Copy the lines below word for word, from the line with "blue hexagon: rotated 18" up to and including the line with "blue hexagon: moved 10 px left, 2 px up", and leave out the pictures.
-- begin --
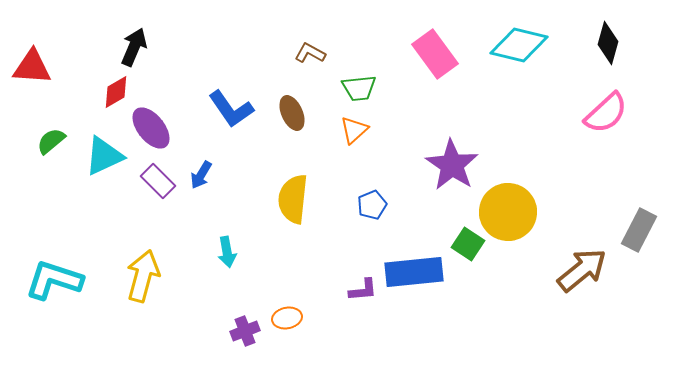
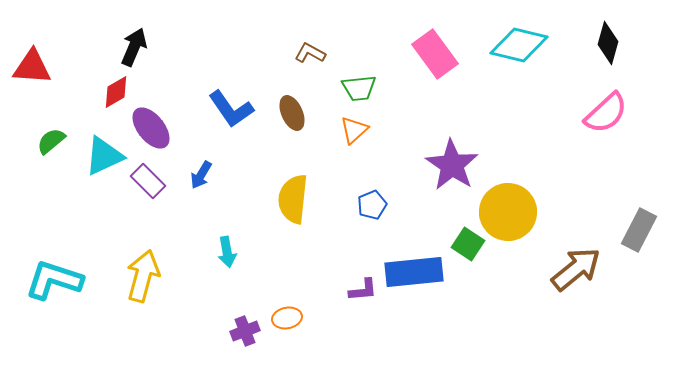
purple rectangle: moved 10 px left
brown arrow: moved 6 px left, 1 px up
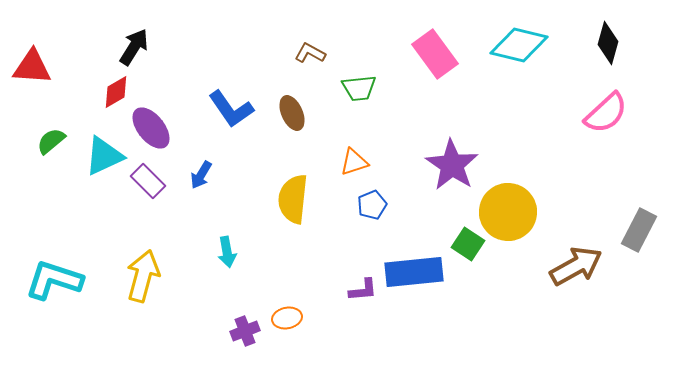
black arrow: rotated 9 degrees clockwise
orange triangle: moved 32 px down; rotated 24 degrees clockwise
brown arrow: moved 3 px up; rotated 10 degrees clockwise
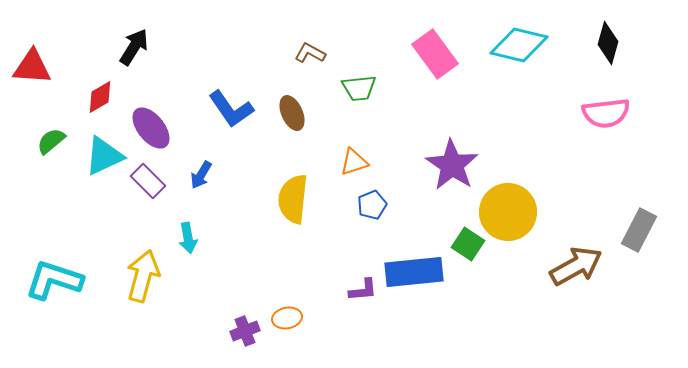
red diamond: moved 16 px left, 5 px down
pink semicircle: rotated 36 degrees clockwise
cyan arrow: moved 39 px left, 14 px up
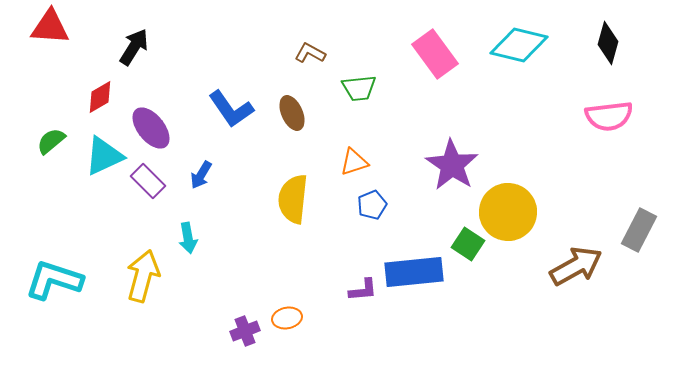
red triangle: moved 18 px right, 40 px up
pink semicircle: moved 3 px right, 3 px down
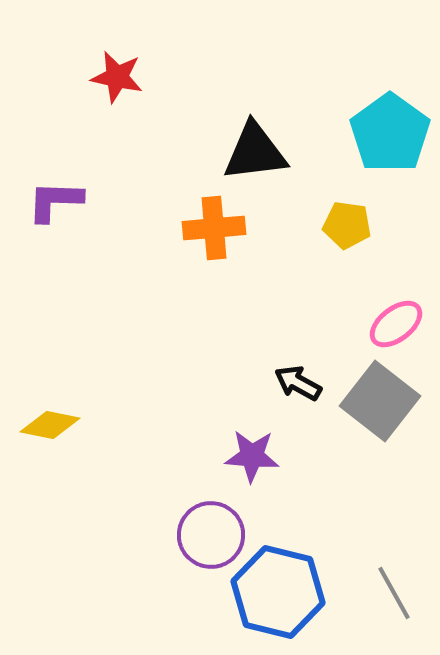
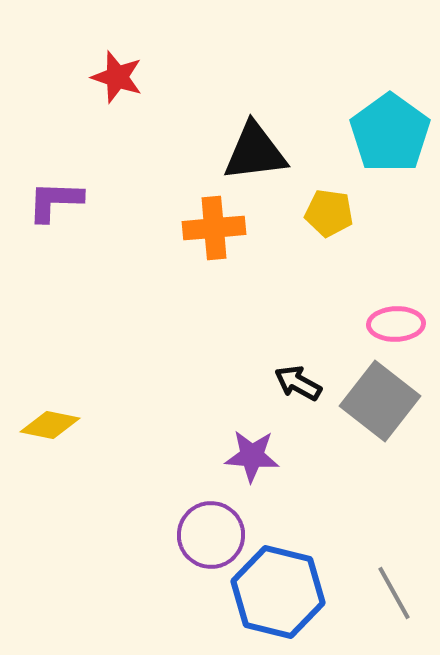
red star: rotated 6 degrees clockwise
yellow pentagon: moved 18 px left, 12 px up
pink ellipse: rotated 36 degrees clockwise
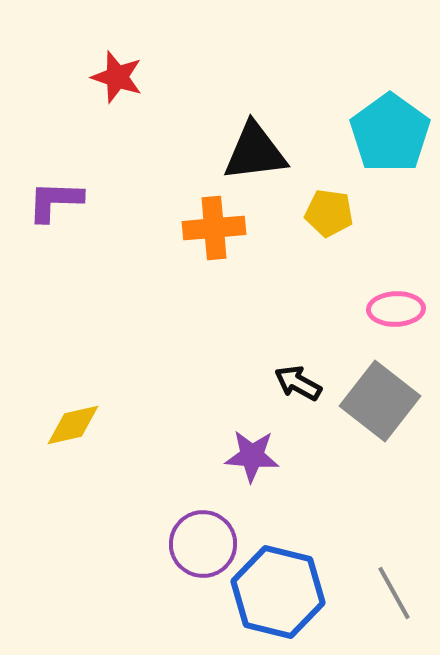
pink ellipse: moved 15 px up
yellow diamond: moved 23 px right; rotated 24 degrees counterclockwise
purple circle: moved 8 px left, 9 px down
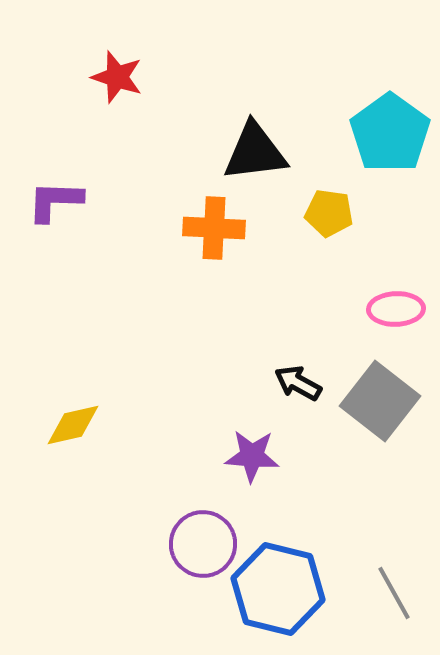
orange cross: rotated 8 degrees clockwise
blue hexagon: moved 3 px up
-- end --
-- begin --
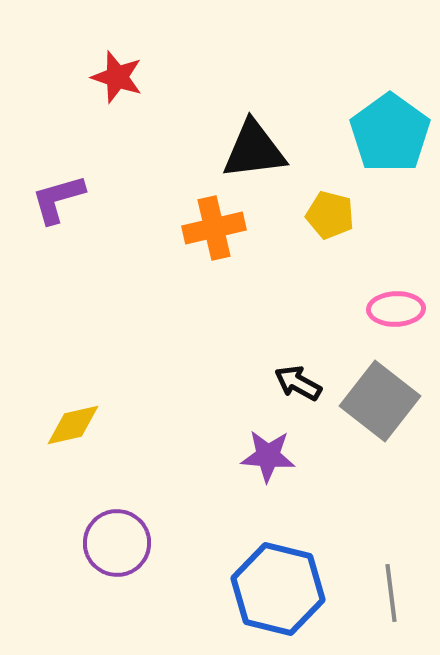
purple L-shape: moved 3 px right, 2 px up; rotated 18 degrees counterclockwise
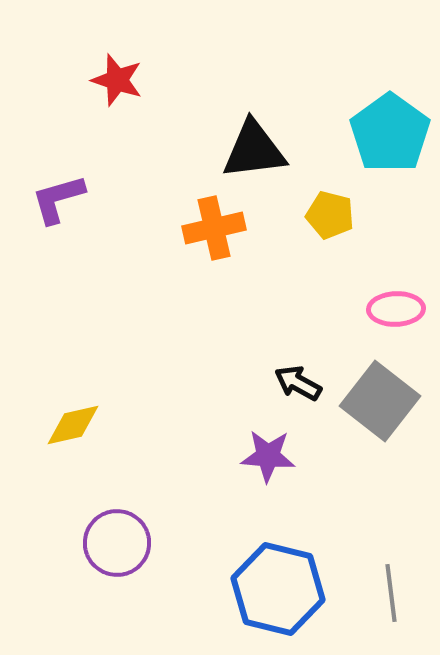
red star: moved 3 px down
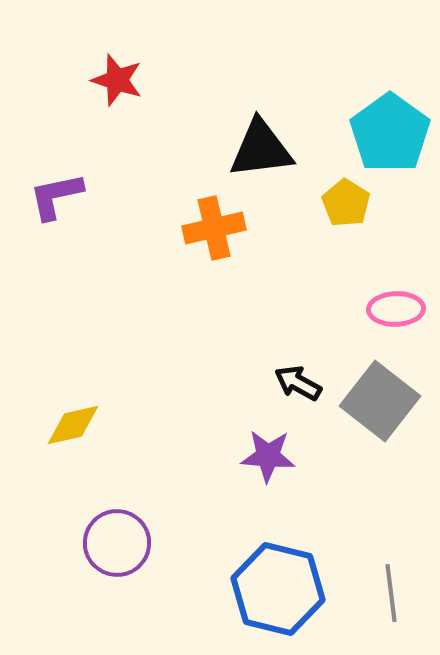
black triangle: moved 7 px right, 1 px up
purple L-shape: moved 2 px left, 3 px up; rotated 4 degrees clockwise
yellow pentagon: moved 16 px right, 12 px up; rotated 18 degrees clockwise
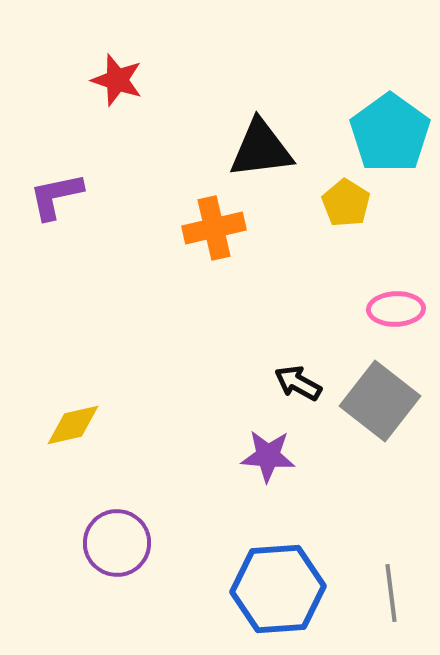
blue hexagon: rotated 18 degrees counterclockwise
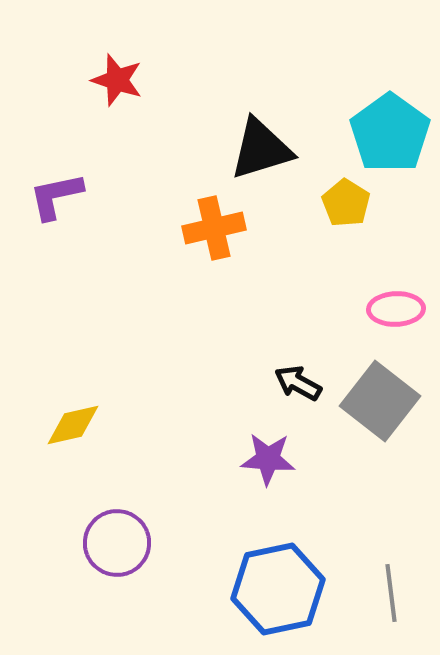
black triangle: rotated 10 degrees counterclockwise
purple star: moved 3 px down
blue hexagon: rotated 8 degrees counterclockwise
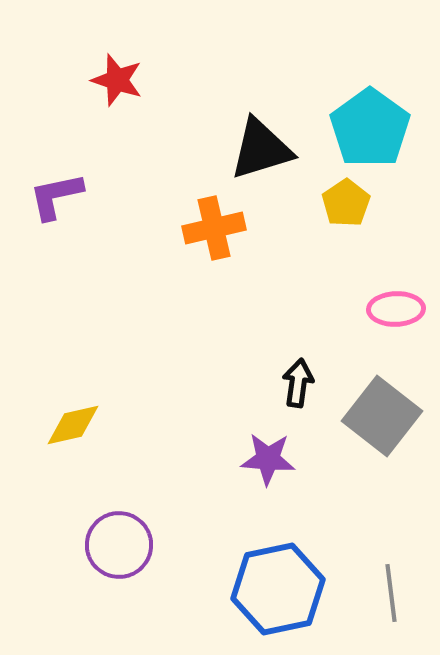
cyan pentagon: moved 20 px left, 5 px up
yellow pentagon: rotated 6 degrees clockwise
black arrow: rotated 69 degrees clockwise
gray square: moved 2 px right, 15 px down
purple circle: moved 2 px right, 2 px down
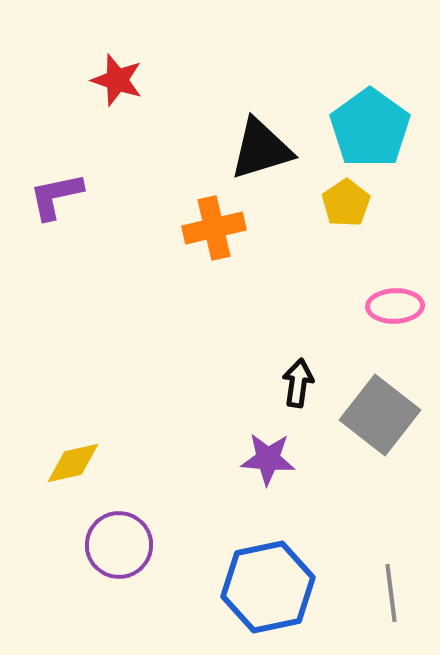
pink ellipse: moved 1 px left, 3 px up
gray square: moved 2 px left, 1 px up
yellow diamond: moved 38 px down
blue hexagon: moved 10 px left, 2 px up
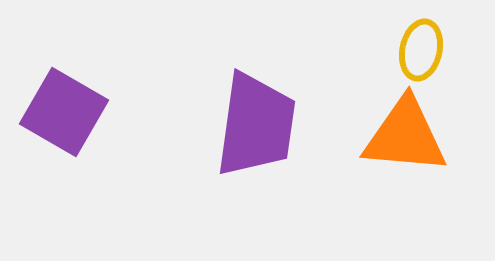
-- end --
▶ **Solution to this problem**:
blue hexagon: rotated 18 degrees counterclockwise
black triangle: rotated 10 degrees counterclockwise
purple star: moved 3 px down
blue hexagon: rotated 8 degrees counterclockwise
cyan pentagon: moved 20 px left, 5 px up
yellow pentagon: rotated 6 degrees clockwise
black arrow: rotated 69 degrees clockwise
gray square: moved 2 px right, 15 px down
purple circle: moved 2 px right, 2 px down
pink ellipse: moved 1 px left, 3 px up
gray square: moved 2 px left, 1 px up
yellow diamond: moved 38 px down
blue hexagon: moved 10 px left, 2 px up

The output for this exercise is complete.